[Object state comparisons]
○ ○ ○ ○ ○ ○ ○

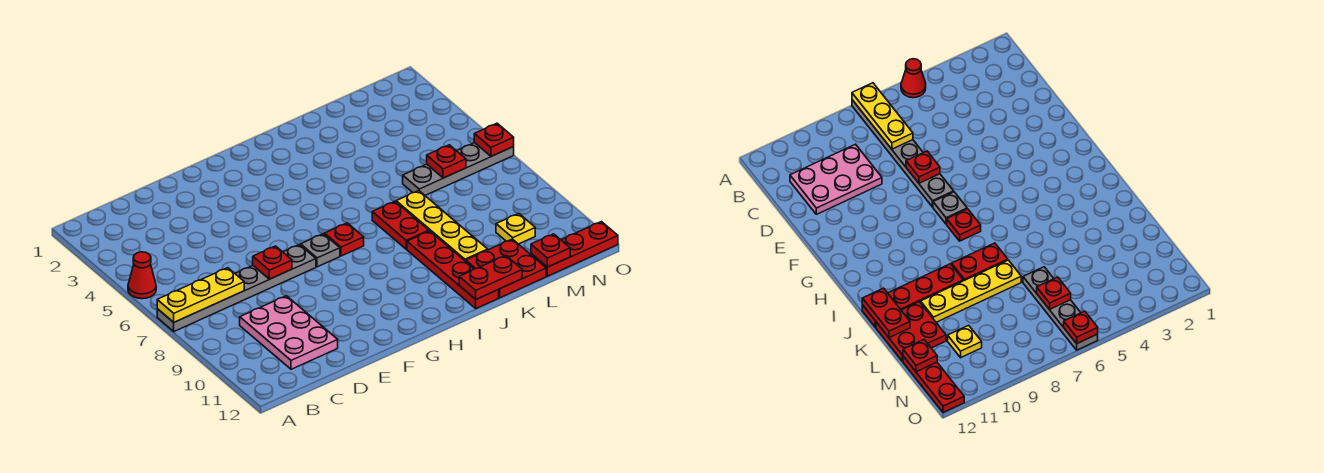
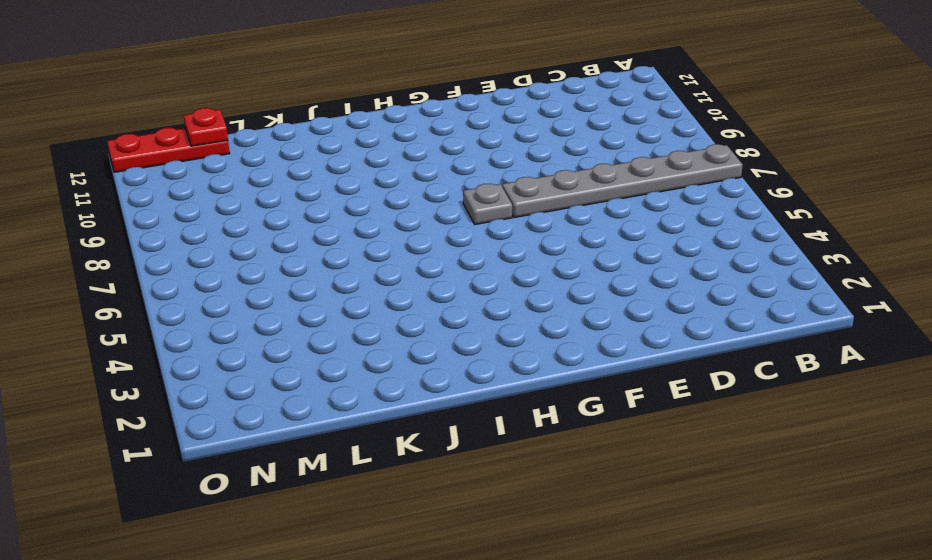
none -> red cone A5 level 1
none -> pink plate C9:D11 level 1
none -> red plate H7 level 1

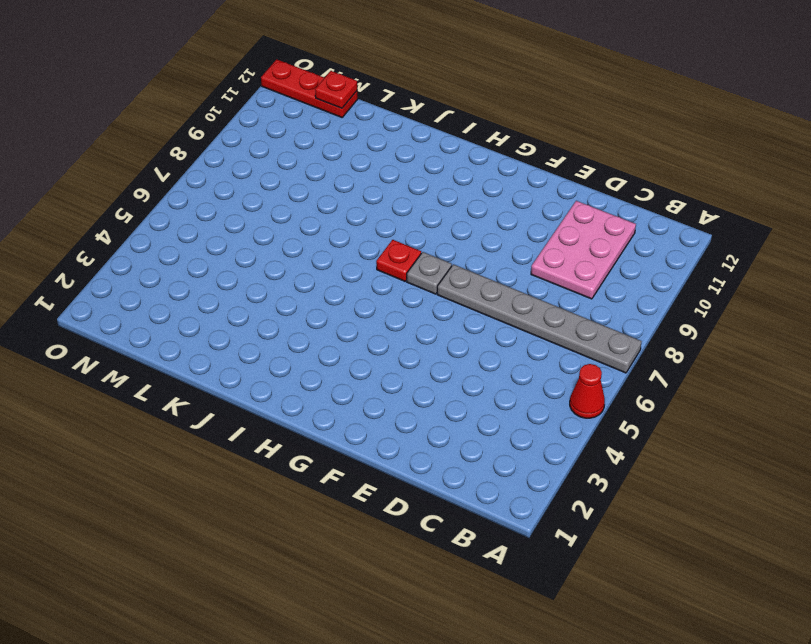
none -> red plate J7:J8 level 1
none -> red plate J9:J12 level 1
none -> yellow plate K7:K10 level 1

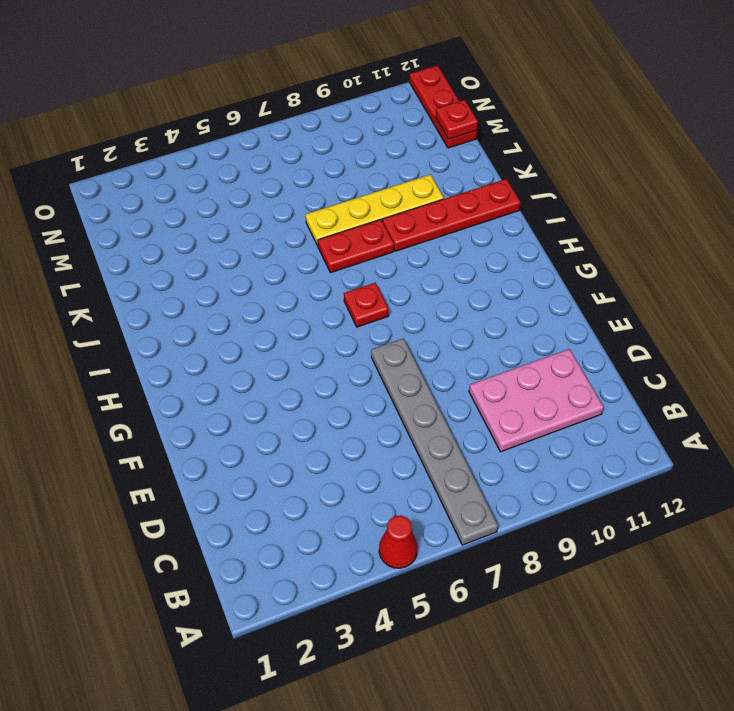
none -> grey plate G7 level 1
none -> red plate K11:L12 level 1
none -> grey plate L6:O6 level 1

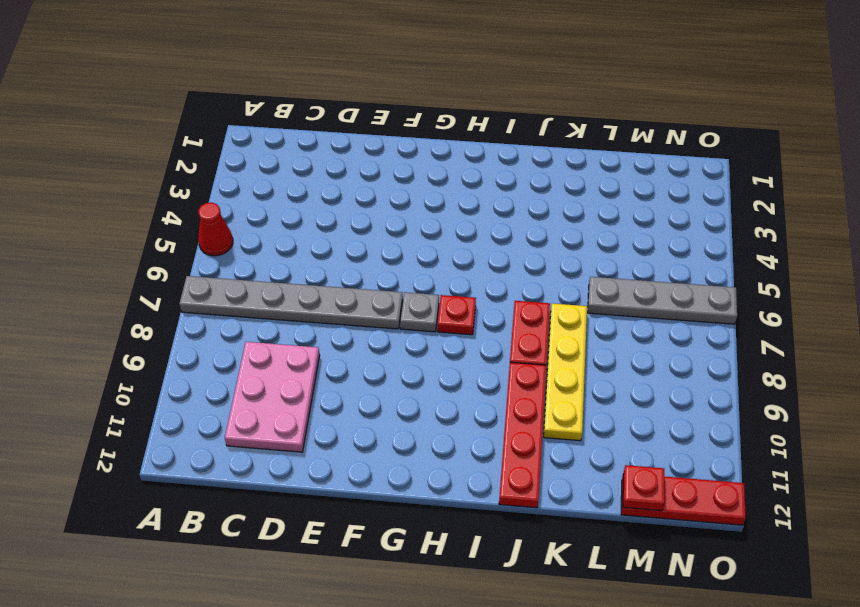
none -> red plate K11:L12 level 1
none -> yellow plate M10 level 1
none -> yellow plate A7:C7 level 2

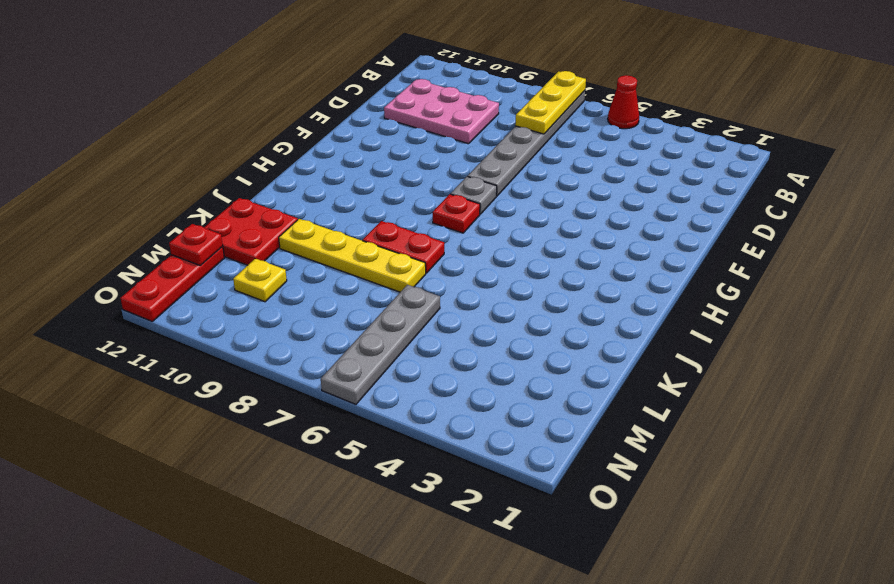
none -> red plate J9:J12 level 1
none -> red plate E7 level 2
none -> red plate J12:K12 level 2

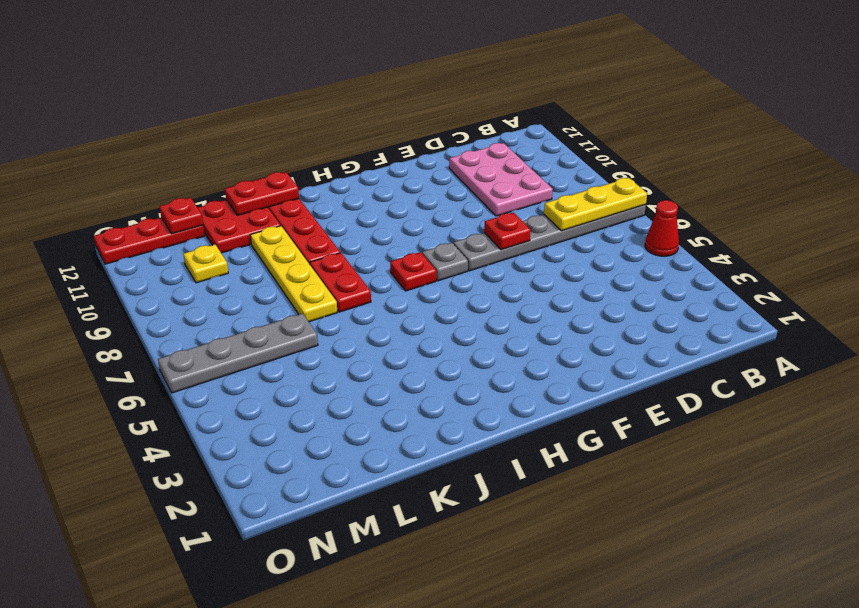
none -> red plate M6 level 2
none -> red plate O6 level 2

○ ○ ○ ○ ○ ○ ○

§ WHAT TO PRODUCE
Return the entries unchanged, save for the pictures, which do not belong in the copy.

§ FINISHED EXERCISE
none -> red cone A5 level 1
none -> pink plate C9:D11 level 1
none -> red plate H7 level 1

none -> red plate J7:J8 level 1
none -> red plate J9:J12 level 1
none -> yellow plate K7:K10 level 1

none -> grey plate G7 level 1
none -> red plate K11:L12 level 1
none -> grey plate L6:O6 level 1

none -> red plate K11:L12 level 1
none -> yellow plate M10 level 1
none -> yellow plate A7:C7 level 2

none -> red plate J9:J12 level 1
none -> red plate E7 level 2
none -> red plate J12:K12 level 2

none -> red plate M6 level 2
none -> red plate O6 level 2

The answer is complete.